Problem to solve —
Word for word, please copy the listing below, with its pictures left out.

Given records —
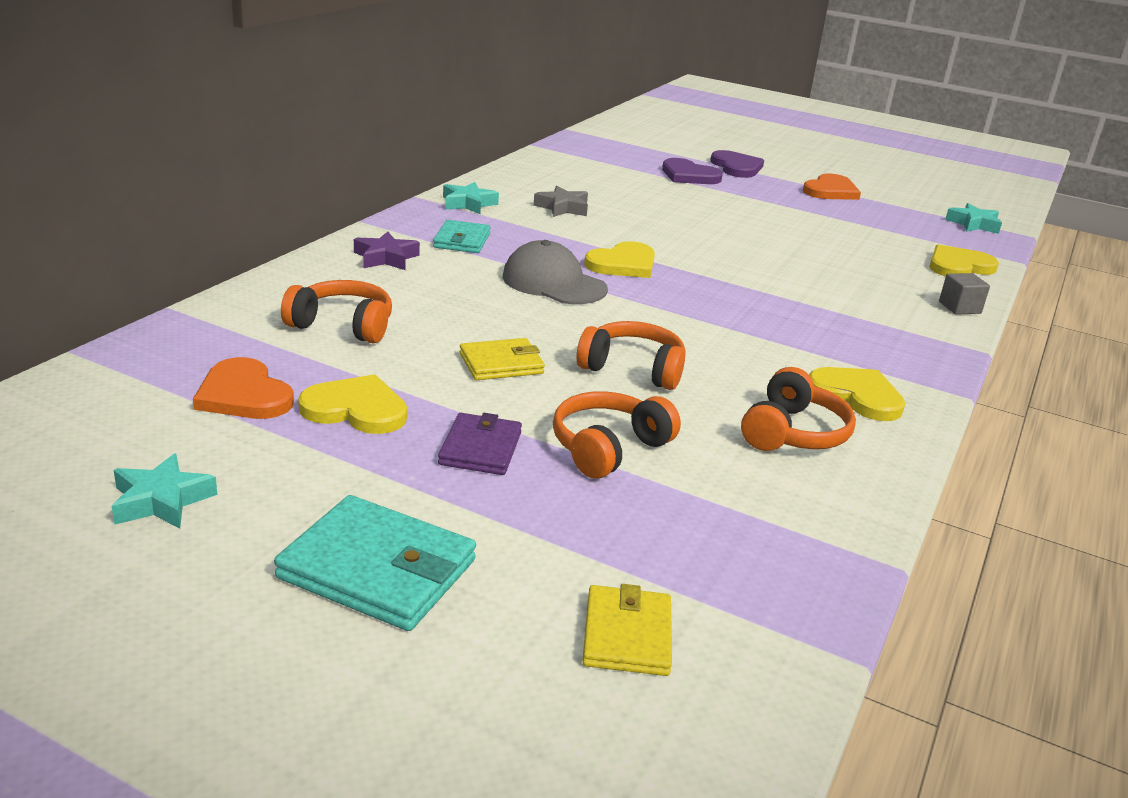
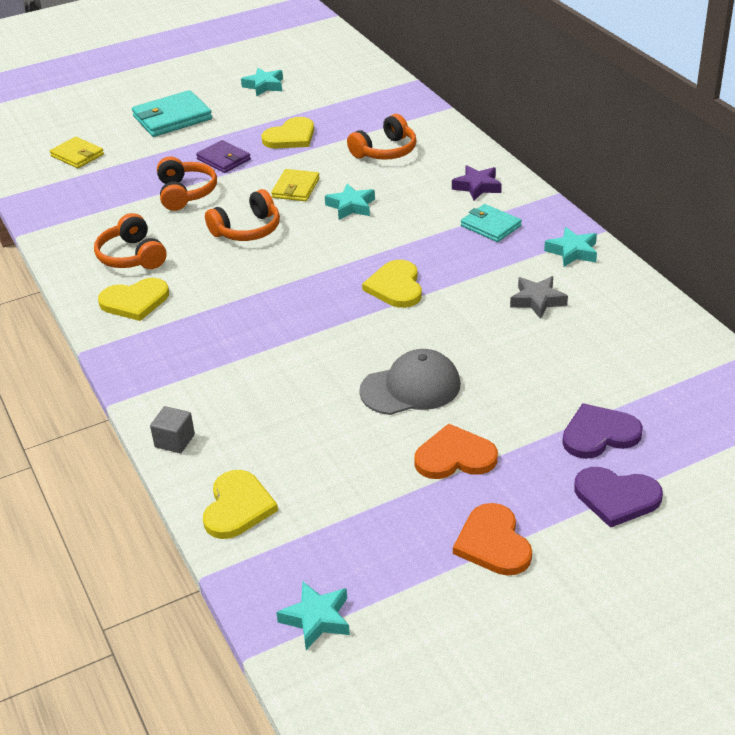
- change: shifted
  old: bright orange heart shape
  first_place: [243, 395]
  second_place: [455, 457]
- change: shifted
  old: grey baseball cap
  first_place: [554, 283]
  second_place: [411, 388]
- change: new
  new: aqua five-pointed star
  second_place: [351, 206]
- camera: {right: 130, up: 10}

Solution to this exercise —
- change: shifted
  old: bright orange heart shape
  first_place: [243, 395]
  second_place: [455, 457]
- change: shifted
  old: grey baseball cap
  first_place: [554, 283]
  second_place: [411, 388]
- change: new
  new: aqua five-pointed star
  second_place: [351, 206]
- camera: {right: 130, up: 10}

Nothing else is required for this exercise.